━━━━━ Given data

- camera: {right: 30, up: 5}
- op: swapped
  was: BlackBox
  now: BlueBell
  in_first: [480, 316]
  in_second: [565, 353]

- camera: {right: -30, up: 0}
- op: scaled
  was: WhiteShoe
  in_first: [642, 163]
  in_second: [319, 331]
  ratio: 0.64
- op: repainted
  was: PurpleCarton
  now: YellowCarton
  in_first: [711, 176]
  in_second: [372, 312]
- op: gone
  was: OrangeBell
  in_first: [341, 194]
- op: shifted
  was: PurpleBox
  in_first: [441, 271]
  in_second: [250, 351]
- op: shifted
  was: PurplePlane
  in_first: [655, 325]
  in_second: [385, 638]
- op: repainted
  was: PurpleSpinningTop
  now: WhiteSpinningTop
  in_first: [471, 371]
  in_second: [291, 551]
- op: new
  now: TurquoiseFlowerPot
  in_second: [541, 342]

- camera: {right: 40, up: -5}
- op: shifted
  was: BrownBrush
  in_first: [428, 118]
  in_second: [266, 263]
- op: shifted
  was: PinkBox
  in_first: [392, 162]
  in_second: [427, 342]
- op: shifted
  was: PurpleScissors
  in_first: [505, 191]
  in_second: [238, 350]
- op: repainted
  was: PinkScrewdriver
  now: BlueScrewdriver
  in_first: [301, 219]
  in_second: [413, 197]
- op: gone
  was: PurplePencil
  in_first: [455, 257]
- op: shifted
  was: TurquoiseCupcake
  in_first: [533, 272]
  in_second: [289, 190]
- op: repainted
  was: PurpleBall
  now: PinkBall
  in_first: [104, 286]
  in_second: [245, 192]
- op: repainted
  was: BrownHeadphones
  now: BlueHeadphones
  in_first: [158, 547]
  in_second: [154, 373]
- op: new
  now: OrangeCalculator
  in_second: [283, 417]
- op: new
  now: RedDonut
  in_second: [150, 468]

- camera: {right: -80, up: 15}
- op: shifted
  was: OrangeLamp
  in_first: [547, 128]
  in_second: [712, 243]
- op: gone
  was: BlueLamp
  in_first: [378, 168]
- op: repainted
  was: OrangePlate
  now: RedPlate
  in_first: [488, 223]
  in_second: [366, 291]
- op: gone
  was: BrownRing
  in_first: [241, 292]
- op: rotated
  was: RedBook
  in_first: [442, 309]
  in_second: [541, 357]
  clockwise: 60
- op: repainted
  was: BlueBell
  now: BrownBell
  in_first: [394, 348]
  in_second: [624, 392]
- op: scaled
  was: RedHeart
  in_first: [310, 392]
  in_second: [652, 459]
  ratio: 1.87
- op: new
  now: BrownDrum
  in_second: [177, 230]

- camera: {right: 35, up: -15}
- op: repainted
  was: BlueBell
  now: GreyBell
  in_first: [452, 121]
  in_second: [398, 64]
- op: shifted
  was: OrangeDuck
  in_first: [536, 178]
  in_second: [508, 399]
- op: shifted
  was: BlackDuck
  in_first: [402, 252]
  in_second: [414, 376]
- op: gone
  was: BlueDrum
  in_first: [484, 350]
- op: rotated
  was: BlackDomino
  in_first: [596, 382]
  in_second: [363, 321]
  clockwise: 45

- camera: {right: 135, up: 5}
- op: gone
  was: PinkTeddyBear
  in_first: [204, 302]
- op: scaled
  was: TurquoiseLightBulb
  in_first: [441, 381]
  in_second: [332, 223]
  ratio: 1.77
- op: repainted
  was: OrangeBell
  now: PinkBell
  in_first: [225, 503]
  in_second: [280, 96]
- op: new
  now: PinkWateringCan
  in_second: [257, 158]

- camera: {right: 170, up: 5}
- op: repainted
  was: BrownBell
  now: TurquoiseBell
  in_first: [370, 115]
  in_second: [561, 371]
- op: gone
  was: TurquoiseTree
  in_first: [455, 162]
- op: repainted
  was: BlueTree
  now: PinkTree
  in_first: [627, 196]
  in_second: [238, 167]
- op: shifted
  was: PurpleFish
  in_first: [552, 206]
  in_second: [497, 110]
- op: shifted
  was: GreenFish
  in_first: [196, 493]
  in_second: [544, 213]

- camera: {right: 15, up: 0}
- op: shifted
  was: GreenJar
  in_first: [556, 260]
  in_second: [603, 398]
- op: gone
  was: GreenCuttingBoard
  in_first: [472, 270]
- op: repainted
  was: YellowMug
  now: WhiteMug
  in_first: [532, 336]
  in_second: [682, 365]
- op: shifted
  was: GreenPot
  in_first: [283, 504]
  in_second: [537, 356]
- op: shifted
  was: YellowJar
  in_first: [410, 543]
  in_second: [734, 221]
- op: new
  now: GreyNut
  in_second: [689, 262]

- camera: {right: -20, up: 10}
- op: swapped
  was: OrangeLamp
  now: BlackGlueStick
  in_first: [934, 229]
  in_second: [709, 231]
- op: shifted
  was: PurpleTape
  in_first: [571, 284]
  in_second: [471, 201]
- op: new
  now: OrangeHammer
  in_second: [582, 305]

━━━━━━━━━━

To do:
Your output should be the listing's lines, exact and complete, from its first line to the line that contains "now: RedDonut", inclusive.

Solution to this exercise:
- camera: {right: 30, up: 5}
- op: swapped
  was: BlackBox
  now: BlueBell
  in_first: [480, 316]
  in_second: [565, 353]

- camera: {right: -30, up: 0}
- op: scaled
  was: WhiteShoe
  in_first: [642, 163]
  in_second: [319, 331]
  ratio: 0.64
- op: repainted
  was: PurpleCarton
  now: YellowCarton
  in_first: [711, 176]
  in_second: [372, 312]
- op: gone
  was: OrangeBell
  in_first: [341, 194]
- op: shifted
  was: PurpleBox
  in_first: [441, 271]
  in_second: [250, 351]
- op: shifted
  was: PurplePlane
  in_first: [655, 325]
  in_second: [385, 638]
- op: repainted
  was: PurpleSpinningTop
  now: WhiteSpinningTop
  in_first: [471, 371]
  in_second: [291, 551]
- op: new
  now: TurquoiseFlowerPot
  in_second: [541, 342]

- camera: {right: 40, up: -5}
- op: shifted
  was: BrownBrush
  in_first: [428, 118]
  in_second: [266, 263]
- op: shifted
  was: PinkBox
  in_first: [392, 162]
  in_second: [427, 342]
- op: shifted
  was: PurpleScissors
  in_first: [505, 191]
  in_second: [238, 350]
- op: repainted
  was: PinkScrewdriver
  now: BlueScrewdriver
  in_first: [301, 219]
  in_second: [413, 197]
- op: gone
  was: PurplePencil
  in_first: [455, 257]
- op: shifted
  was: TurquoiseCupcake
  in_first: [533, 272]
  in_second: [289, 190]
- op: repainted
  was: PurpleBall
  now: PinkBall
  in_first: [104, 286]
  in_second: [245, 192]
- op: repainted
  was: BrownHeadphones
  now: BlueHeadphones
  in_first: [158, 547]
  in_second: [154, 373]
- op: new
  now: OrangeCalculator
  in_second: [283, 417]
- op: new
  now: RedDonut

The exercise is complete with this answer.